**Task input:**
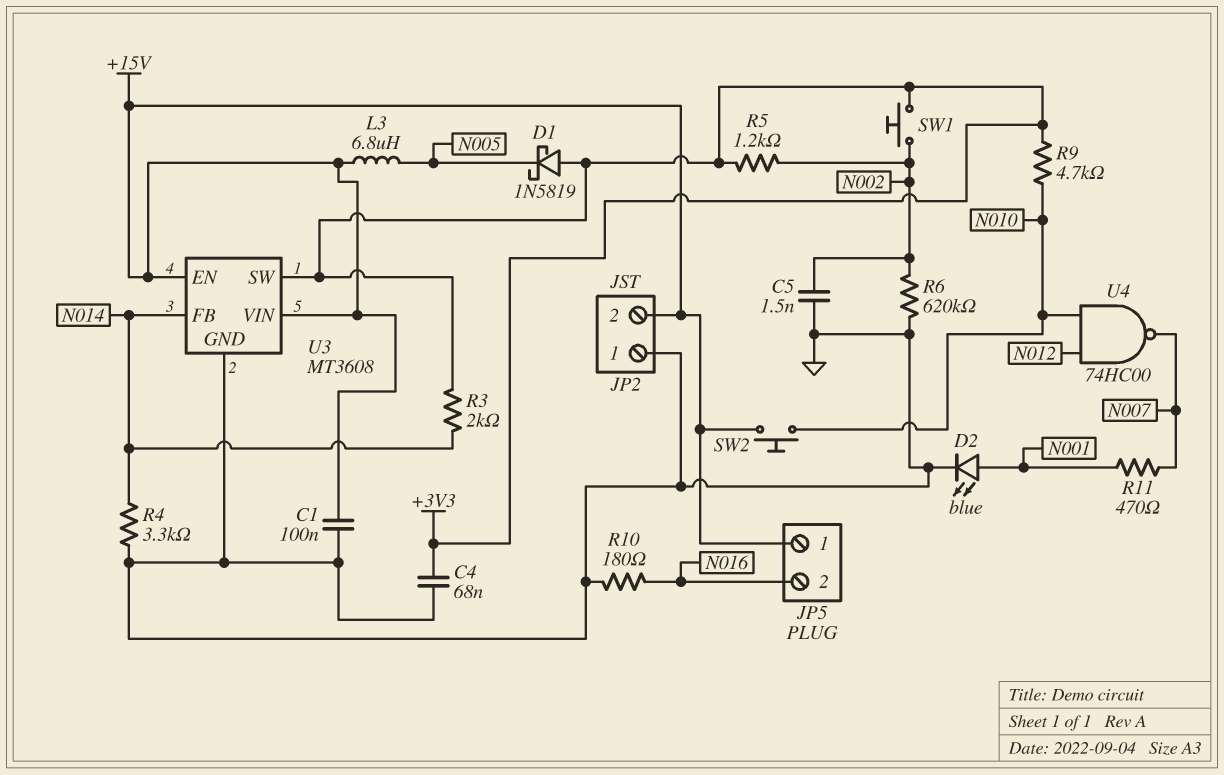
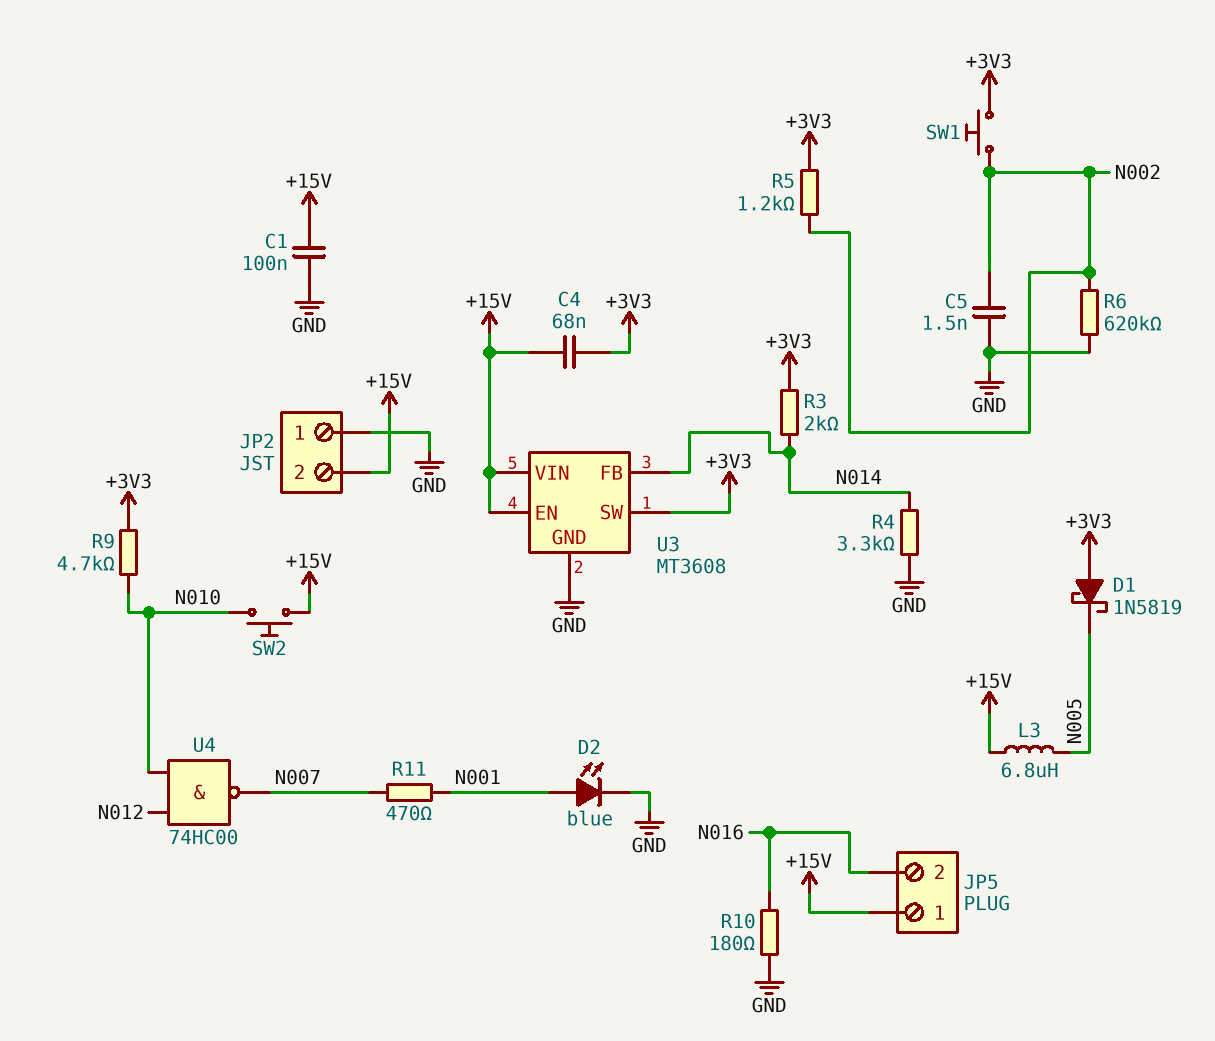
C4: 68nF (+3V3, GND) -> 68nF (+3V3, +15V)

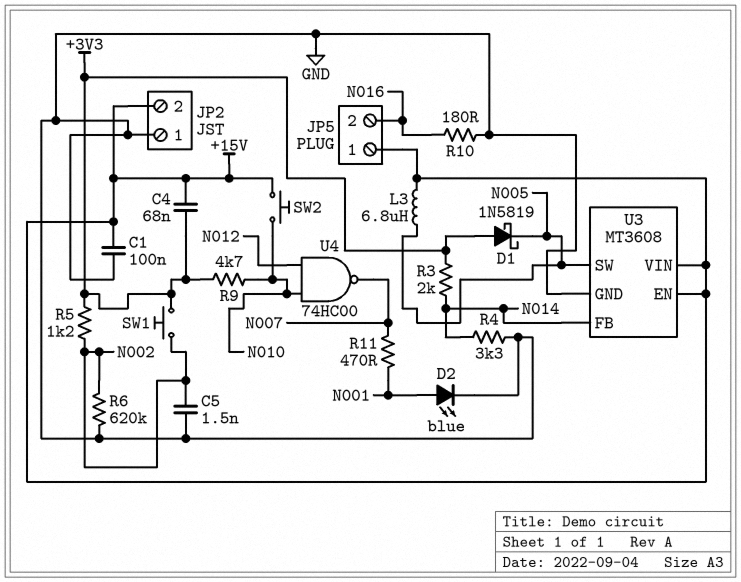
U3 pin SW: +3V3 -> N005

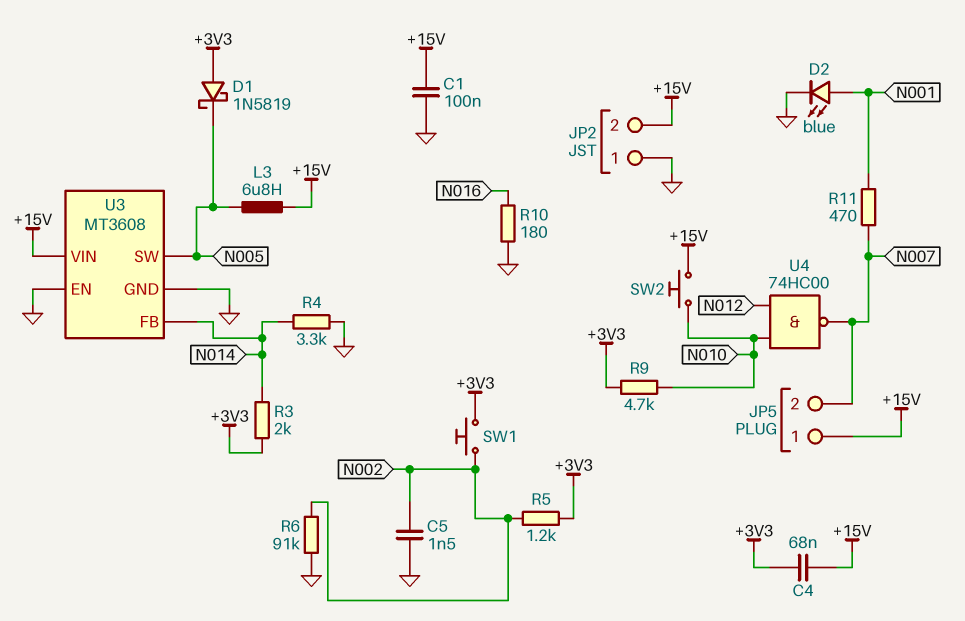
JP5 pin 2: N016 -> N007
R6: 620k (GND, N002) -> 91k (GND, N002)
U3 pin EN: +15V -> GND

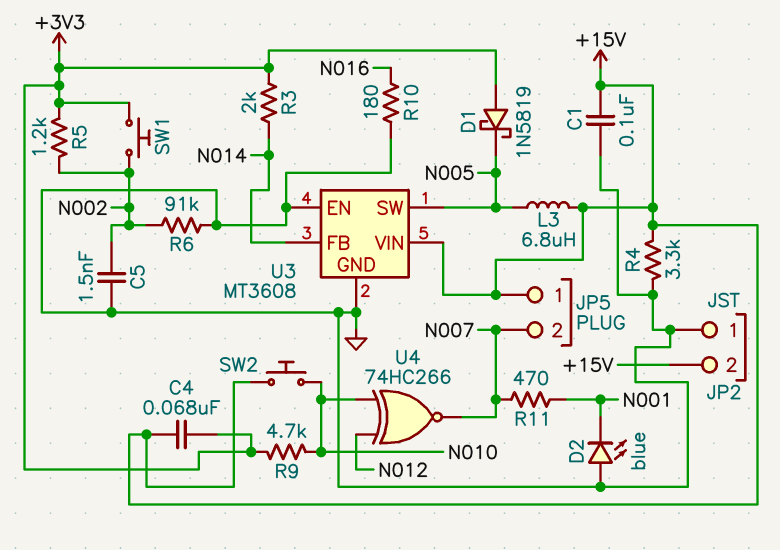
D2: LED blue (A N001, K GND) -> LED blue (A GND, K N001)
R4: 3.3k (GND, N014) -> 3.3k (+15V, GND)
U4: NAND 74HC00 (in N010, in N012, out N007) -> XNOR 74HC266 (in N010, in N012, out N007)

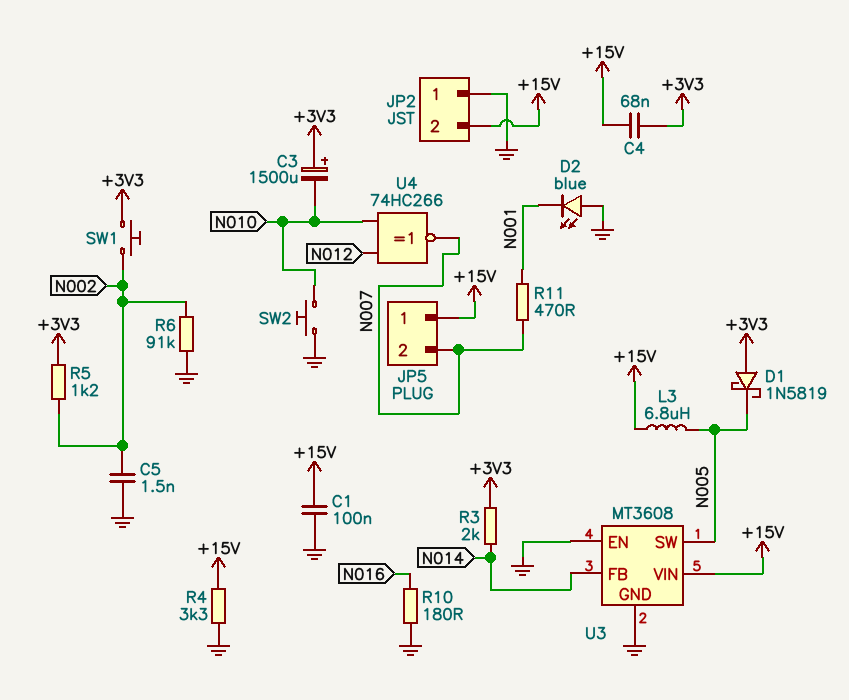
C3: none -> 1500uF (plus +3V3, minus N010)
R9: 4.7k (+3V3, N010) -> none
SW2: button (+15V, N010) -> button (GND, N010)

**Task requirements:** Each line from the one with "C3: none -> 1500uF (plus +3V3, minus N010)" through the end of the entries above must be set down exactly, both end lines included, and no other line may appear.

**Task result:**
C3: none -> 1500uF (plus +3V3, minus N010)
R9: 4.7k (+3V3, N010) -> none
SW2: button (+15V, N010) -> button (GND, N010)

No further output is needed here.